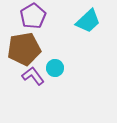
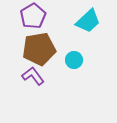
brown pentagon: moved 15 px right
cyan circle: moved 19 px right, 8 px up
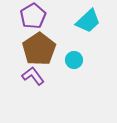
brown pentagon: rotated 24 degrees counterclockwise
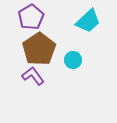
purple pentagon: moved 2 px left, 1 px down
cyan circle: moved 1 px left
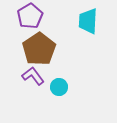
purple pentagon: moved 1 px left, 1 px up
cyan trapezoid: rotated 136 degrees clockwise
cyan circle: moved 14 px left, 27 px down
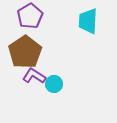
brown pentagon: moved 14 px left, 3 px down
purple L-shape: moved 1 px right; rotated 20 degrees counterclockwise
cyan circle: moved 5 px left, 3 px up
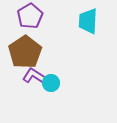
cyan circle: moved 3 px left, 1 px up
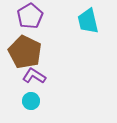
cyan trapezoid: rotated 16 degrees counterclockwise
brown pentagon: rotated 12 degrees counterclockwise
cyan circle: moved 20 px left, 18 px down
______________________________
THE PROBLEM: Return each line from the entries above that contains the word "circle".

THE RESULT:
cyan circle: moved 19 px right, 8 px up
cyan circle: moved 1 px left
cyan circle: moved 14 px left, 27 px down
cyan circle: moved 5 px left, 3 px up
cyan circle: moved 3 px left, 1 px up
cyan circle: moved 20 px left, 18 px down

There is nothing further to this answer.